Task goal: Restate the listing below word for word; no pictures belong in the copy.

-------- Provided material --------

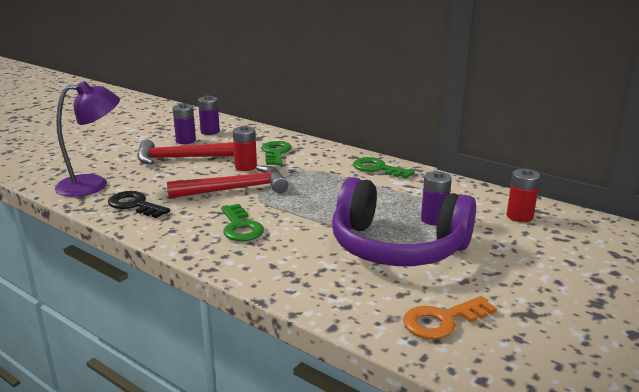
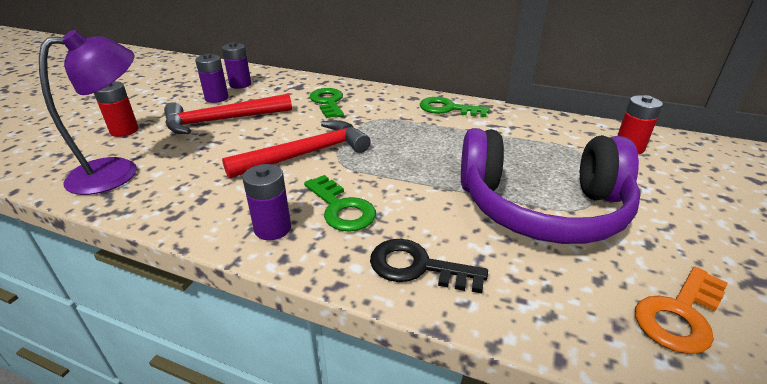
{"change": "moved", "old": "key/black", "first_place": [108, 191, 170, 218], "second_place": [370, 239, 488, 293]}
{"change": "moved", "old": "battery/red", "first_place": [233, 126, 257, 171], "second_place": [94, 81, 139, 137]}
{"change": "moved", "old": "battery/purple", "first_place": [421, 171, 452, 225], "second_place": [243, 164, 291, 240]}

--------

Answer below:
{"change": "moved", "old": "key/black", "first_place": [108, 191, 170, 218], "second_place": [370, 239, 488, 293]}
{"change": "moved", "old": "battery/red", "first_place": [233, 126, 257, 171], "second_place": [94, 81, 139, 137]}
{"change": "moved", "old": "battery/purple", "first_place": [421, 171, 452, 225], "second_place": [243, 164, 291, 240]}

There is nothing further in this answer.